→ **AIM OF THE EXERCISE**
Reproduce the entries below exactly, but only from the line containing "orange brick E12:G13" to the line containing "red tile I11 level 4 -> none", inclusive.

SUPPLIED MATERIAL section start

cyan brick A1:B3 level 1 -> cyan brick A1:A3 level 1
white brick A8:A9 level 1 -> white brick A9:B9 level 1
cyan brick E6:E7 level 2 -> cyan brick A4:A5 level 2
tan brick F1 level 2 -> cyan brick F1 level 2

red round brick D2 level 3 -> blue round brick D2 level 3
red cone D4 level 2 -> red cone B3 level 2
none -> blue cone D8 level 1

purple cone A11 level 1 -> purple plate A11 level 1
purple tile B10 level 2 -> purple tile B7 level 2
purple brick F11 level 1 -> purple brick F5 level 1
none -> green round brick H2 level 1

SUPPLIED MATERIAL section end
SUPPLIED MATERIAL section start

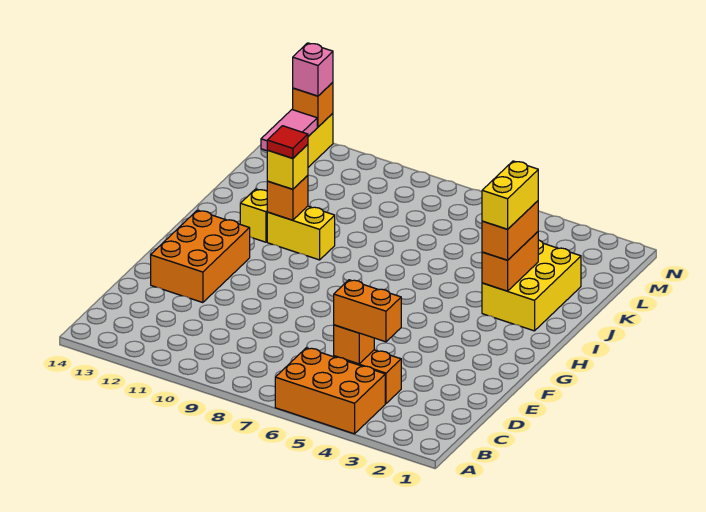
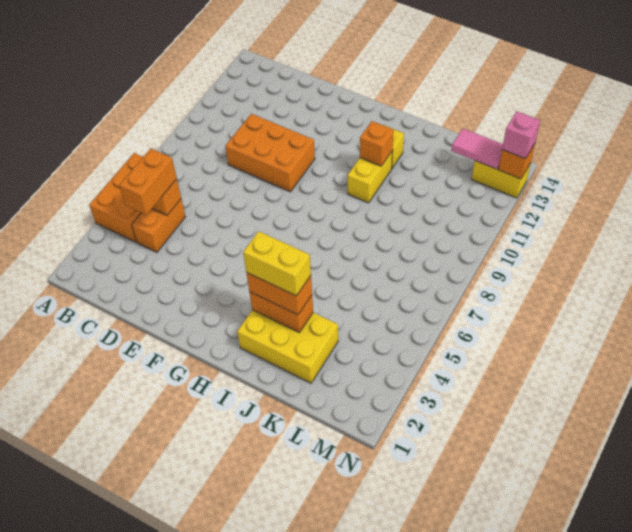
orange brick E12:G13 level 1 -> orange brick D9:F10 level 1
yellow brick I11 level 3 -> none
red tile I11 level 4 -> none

SUPPLIED MATERIAL section end
SUPPLIED MATERIAL section start

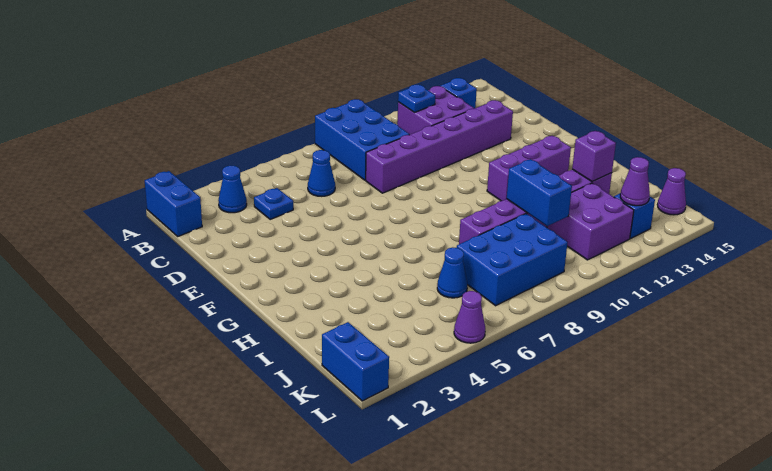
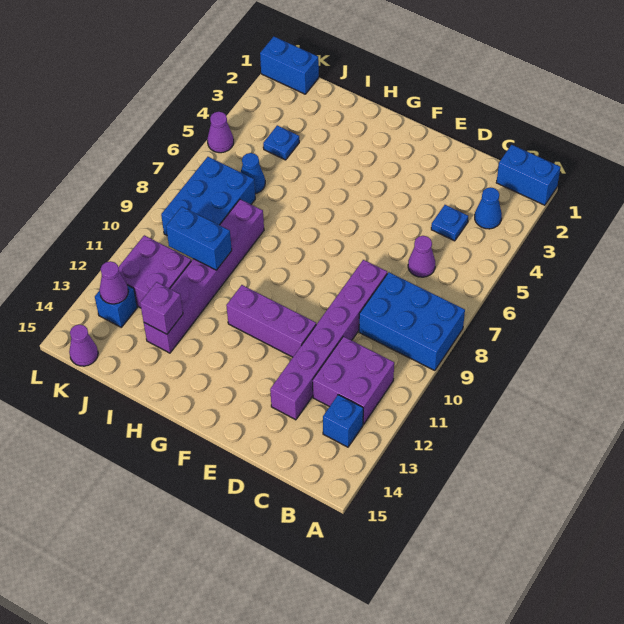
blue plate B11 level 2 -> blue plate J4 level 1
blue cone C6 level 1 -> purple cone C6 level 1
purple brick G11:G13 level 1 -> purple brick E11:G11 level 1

SUPPLIED MATERIAL section end

→ **FINAL ANSWER**
orange brick E12:G13 level 1 -> orange brick D9:F10 level 1
yellow brick I11 level 3 -> none
red tile I11 level 4 -> none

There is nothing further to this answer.